(Stored data entries)

>>>

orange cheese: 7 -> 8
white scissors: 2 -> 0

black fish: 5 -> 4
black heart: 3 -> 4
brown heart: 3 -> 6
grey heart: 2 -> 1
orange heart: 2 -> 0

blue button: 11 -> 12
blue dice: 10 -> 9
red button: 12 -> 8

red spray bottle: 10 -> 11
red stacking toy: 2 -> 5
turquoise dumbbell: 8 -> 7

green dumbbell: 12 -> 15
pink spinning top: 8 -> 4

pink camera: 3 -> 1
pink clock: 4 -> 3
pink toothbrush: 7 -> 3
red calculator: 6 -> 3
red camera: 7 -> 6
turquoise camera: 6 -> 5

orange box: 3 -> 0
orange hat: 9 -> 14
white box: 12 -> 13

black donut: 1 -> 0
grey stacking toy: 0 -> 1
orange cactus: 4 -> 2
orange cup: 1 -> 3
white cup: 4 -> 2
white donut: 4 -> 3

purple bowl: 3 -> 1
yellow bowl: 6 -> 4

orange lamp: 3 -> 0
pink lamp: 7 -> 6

<<<

▸ **DIRECTIONS FOR THIS TASK**:
List every line in the records above that contains the word "pink".

▸ **EXERCISE RESPONSE**:
pink spinning top: 8 -> 4
pink camera: 3 -> 1
pink clock: 4 -> 3
pink toothbrush: 7 -> 3
pink lamp: 7 -> 6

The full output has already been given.